• **ASSIGNMENT**
What you return must be an exact copy of the lines in the listing below between the line holding "- shifted: duck (pink) [726,308] to [629,266]" and the line holding "- rotated: key", inclusive, and nothing more.

• **ENTRIES SUPPLIED**
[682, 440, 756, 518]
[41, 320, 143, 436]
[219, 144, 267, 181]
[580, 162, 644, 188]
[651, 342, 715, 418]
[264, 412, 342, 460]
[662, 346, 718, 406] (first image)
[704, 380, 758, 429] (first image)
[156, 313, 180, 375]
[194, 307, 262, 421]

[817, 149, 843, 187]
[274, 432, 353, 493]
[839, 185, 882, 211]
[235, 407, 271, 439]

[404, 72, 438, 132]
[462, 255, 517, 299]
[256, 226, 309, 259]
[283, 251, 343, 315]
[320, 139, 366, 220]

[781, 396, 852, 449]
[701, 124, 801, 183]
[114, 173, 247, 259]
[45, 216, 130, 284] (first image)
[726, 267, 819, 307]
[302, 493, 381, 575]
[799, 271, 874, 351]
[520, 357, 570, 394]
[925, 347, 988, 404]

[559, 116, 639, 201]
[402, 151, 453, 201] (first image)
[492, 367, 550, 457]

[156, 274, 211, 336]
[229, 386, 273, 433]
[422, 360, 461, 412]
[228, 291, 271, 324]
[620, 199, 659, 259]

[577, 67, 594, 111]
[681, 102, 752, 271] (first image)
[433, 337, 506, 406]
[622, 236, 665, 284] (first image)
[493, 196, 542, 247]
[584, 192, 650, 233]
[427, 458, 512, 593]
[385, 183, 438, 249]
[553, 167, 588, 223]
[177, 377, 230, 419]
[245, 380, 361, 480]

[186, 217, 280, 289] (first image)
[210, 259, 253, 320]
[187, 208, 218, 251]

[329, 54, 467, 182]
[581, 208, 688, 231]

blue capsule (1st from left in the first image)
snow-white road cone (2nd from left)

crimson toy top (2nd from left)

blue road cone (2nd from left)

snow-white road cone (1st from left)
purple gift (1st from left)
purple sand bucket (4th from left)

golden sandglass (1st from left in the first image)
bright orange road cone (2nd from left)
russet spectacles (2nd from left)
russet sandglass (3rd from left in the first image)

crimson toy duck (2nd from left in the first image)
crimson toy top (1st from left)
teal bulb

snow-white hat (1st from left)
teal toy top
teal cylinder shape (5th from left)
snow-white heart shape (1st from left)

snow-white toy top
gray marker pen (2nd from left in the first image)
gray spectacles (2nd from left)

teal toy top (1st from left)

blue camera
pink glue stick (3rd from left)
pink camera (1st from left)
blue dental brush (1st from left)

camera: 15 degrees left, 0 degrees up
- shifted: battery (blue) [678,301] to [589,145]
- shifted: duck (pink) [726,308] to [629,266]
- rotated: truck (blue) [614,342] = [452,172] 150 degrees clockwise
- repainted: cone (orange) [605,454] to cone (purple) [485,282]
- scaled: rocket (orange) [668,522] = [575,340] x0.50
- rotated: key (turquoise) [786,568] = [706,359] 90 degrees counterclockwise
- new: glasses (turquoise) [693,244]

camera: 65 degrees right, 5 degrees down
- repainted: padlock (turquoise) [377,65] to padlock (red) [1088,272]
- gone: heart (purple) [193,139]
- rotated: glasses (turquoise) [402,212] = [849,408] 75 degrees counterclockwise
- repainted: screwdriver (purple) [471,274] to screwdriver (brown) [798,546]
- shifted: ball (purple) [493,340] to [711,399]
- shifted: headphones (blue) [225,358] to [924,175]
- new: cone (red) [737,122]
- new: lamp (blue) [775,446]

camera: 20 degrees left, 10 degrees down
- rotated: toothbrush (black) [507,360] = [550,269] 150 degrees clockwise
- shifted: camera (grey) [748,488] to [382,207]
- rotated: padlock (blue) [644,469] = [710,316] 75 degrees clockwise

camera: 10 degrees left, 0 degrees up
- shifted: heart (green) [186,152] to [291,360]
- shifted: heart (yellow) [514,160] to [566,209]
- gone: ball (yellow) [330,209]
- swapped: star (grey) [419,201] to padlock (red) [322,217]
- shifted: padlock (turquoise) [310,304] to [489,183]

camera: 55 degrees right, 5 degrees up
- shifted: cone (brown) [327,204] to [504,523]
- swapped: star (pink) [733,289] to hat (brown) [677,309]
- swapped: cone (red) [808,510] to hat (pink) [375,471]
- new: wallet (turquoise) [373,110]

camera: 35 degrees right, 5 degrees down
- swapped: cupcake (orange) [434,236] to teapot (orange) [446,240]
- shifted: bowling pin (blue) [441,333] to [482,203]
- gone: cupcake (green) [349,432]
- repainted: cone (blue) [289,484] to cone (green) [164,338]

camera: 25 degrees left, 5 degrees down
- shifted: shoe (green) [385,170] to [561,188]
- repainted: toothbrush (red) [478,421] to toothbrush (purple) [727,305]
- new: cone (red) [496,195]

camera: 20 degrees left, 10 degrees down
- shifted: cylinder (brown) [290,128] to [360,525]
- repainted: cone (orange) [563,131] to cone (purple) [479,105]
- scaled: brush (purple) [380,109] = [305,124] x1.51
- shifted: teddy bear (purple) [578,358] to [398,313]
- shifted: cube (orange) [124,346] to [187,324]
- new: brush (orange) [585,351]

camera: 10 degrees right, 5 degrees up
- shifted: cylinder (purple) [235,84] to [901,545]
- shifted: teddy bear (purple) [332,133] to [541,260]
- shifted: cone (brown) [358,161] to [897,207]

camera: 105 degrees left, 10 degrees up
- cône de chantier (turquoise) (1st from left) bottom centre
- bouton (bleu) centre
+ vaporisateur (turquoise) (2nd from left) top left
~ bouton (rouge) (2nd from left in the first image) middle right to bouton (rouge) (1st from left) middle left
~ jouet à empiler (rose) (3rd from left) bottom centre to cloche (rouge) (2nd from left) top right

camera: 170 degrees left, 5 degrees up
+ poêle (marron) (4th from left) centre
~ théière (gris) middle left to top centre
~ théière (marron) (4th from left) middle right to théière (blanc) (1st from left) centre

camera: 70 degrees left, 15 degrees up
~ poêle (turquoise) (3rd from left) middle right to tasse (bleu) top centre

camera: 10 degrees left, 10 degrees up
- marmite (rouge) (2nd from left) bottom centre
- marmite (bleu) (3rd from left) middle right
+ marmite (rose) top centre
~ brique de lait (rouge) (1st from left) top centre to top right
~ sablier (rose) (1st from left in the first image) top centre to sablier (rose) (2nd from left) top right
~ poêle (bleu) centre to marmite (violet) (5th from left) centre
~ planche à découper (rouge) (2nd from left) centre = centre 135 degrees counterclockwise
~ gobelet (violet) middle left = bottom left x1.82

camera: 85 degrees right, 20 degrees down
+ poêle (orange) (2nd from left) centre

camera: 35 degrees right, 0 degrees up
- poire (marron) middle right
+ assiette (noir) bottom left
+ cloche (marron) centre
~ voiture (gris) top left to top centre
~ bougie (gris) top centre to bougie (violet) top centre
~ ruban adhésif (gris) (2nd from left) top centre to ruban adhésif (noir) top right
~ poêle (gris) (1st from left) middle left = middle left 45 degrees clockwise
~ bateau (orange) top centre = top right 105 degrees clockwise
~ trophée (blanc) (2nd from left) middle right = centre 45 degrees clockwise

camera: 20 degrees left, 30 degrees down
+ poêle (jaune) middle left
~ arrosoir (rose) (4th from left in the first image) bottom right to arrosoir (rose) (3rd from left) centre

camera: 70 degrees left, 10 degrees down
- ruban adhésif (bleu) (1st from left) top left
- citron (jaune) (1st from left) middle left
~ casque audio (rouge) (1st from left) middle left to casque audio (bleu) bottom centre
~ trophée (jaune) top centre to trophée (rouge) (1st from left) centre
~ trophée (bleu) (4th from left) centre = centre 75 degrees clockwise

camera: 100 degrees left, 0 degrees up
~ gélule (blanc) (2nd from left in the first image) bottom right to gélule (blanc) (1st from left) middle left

• **WRITTEN ANSWER**
- shifted: duck (pink) [726,308] to [629,266]
- rotated: truck (blue) [614,342] = [452,172] 150 degrees clockwise
- repainted: cone (orange) [605,454] to cone (purple) [485,282]
- scaled: rocket (orange) [668,522] = [575,340] x0.50
- rotated: key (turquoise) [786,568] = [706,359] 90 degrees counterclockwise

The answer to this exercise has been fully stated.